The problem:
Because the images are not wanted, restate every line below word for word without them.

Dataset extract:
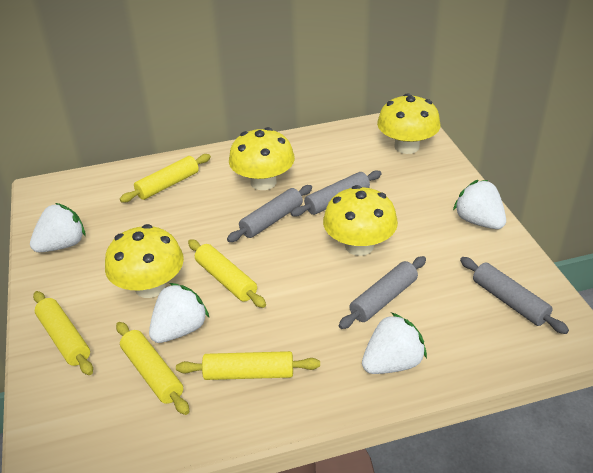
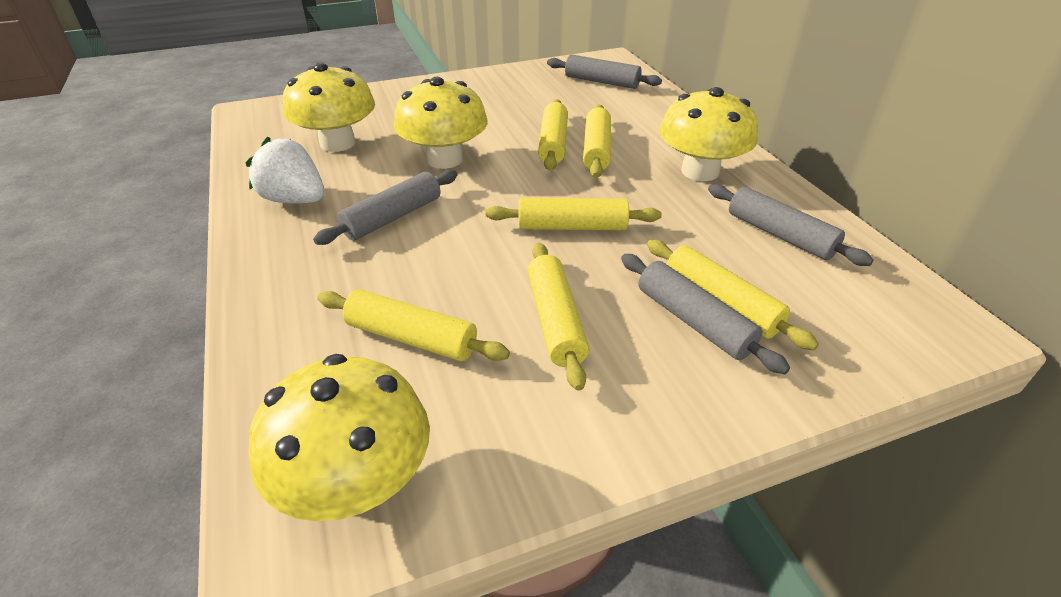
white strawberry: 4 -> 1
yellow rolling pin: 5 -> 6

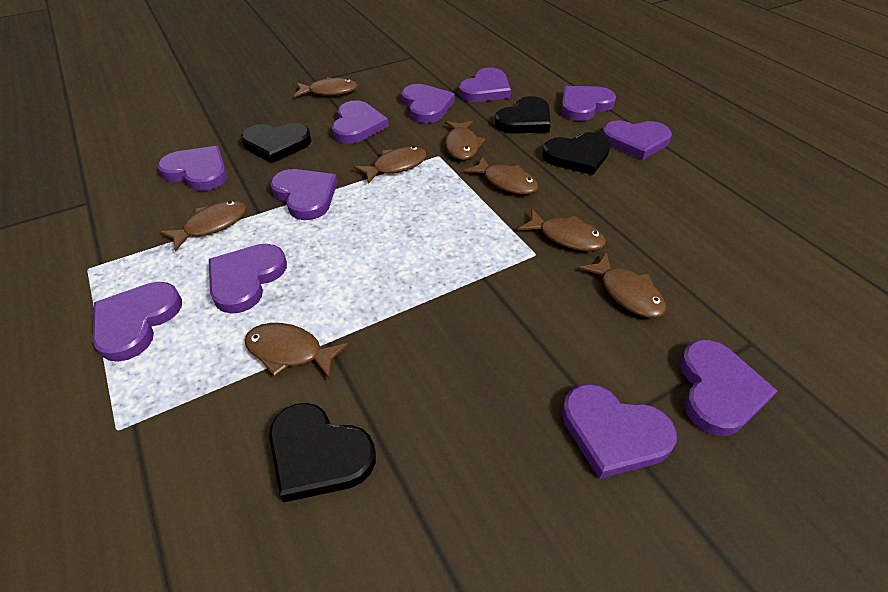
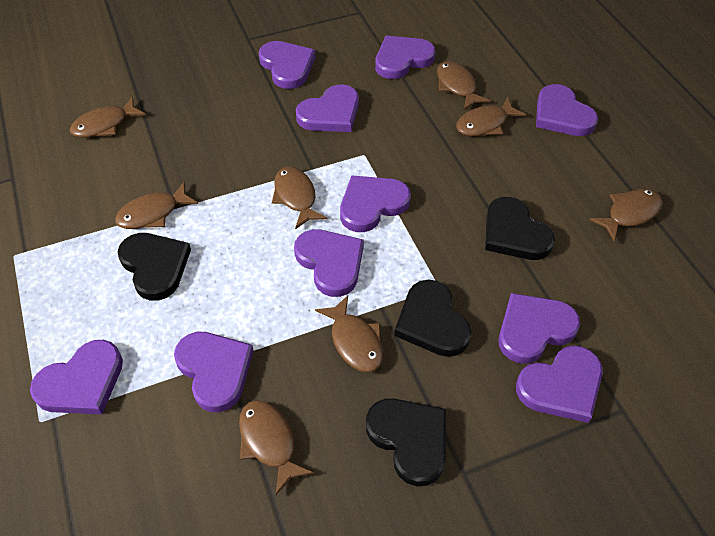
purple heart: 11 -> 10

Response area:
white strawberry: 4 -> 1
yellow rolling pin: 5 -> 6

purple heart: 11 -> 10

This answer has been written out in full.